## GIVEN DATA:
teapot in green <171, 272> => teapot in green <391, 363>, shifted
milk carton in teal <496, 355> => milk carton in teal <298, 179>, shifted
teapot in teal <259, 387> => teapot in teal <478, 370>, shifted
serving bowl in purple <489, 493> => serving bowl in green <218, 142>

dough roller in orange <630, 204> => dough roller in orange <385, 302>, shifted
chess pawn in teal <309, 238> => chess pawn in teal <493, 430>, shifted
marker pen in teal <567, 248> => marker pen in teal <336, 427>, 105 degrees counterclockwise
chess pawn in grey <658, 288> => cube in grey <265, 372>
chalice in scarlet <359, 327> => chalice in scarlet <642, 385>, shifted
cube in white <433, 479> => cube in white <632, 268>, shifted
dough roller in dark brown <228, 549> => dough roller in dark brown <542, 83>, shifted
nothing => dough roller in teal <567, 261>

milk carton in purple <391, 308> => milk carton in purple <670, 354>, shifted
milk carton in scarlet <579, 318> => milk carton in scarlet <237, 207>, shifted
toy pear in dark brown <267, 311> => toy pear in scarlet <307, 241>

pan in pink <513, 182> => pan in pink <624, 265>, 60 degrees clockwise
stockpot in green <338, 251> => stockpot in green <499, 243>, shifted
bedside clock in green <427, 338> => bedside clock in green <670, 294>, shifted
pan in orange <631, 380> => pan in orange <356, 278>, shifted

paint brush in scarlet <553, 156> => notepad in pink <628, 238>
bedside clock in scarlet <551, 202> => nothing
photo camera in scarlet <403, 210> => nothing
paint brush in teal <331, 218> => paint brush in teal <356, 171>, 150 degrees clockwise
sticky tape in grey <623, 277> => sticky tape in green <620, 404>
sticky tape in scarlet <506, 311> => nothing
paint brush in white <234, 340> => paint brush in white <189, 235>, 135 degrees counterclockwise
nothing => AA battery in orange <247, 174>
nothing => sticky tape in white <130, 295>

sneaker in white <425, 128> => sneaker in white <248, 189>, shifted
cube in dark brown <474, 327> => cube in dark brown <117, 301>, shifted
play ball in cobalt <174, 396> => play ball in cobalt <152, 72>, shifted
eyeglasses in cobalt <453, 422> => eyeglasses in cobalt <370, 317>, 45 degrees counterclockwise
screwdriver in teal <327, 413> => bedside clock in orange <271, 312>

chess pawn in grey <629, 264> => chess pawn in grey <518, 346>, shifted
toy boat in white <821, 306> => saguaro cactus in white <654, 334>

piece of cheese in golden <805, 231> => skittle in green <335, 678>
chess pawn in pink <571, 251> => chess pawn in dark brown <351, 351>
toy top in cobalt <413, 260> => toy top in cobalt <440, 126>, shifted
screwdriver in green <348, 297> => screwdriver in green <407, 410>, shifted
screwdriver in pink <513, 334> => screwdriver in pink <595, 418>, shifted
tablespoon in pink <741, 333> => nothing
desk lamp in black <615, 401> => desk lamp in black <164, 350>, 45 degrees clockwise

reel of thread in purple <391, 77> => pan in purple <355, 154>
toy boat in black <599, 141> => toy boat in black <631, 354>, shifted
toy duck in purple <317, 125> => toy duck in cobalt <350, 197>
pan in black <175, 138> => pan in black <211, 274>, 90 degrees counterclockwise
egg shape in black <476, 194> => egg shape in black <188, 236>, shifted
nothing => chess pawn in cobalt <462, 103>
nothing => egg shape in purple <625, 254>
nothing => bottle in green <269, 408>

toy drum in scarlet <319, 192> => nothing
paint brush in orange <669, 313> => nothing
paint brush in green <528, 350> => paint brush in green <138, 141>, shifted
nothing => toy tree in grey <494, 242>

## EXERCISE AIM:
Reproduce, character for character, only the lines of the preceding data that start at the line with "nothing => sticky tape in white <130, 295>" and end at the line with "reel of thread", both included.

## EXPECTED OUTPUT:
nothing => sticky tape in white <130, 295>

sneaker in white <425, 128> => sneaker in white <248, 189>, shifted
cube in dark brown <474, 327> => cube in dark brown <117, 301>, shifted
play ball in cobalt <174, 396> => play ball in cobalt <152, 72>, shifted
eyeglasses in cobalt <453, 422> => eyeglasses in cobalt <370, 317>, 45 degrees counterclockwise
screwdriver in teal <327, 413> => bedside clock in orange <271, 312>

chess pawn in grey <629, 264> => chess pawn in grey <518, 346>, shifted
toy boat in white <821, 306> => saguaro cactus in white <654, 334>

piece of cheese in golden <805, 231> => skittle in green <335, 678>
chess pawn in pink <571, 251> => chess pawn in dark brown <351, 351>
toy top in cobalt <413, 260> => toy top in cobalt <440, 126>, shifted
screwdriver in green <348, 297> => screwdriver in green <407, 410>, shifted
screwdriver in pink <513, 334> => screwdriver in pink <595, 418>, shifted
tablespoon in pink <741, 333> => nothing
desk lamp in black <615, 401> => desk lamp in black <164, 350>, 45 degrees clockwise

reel of thread in purple <391, 77> => pan in purple <355, 154>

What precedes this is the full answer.